(Stored items from a collection)
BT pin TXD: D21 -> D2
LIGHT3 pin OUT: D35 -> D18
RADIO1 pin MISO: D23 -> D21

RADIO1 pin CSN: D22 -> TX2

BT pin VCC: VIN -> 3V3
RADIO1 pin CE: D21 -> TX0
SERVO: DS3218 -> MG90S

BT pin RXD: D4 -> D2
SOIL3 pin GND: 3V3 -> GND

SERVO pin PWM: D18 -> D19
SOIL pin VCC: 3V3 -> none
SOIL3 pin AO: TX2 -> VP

[TASK PROMPT]: Please make an exact copy of the lines from the one holding "BT pin VCC: VIN -> 3V3" through the final line of the records above, nothing more.

[PROBLEM SOLUTION]:
BT pin VCC: VIN -> 3V3
RADIO1 pin CE: D21 -> TX0
SERVO: DS3218 -> MG90S

BT pin RXD: D4 -> D2
SOIL3 pin GND: 3V3 -> GND

SERVO pin PWM: D18 -> D19
SOIL pin VCC: 3V3 -> none
SOIL3 pin AO: TX2 -> VP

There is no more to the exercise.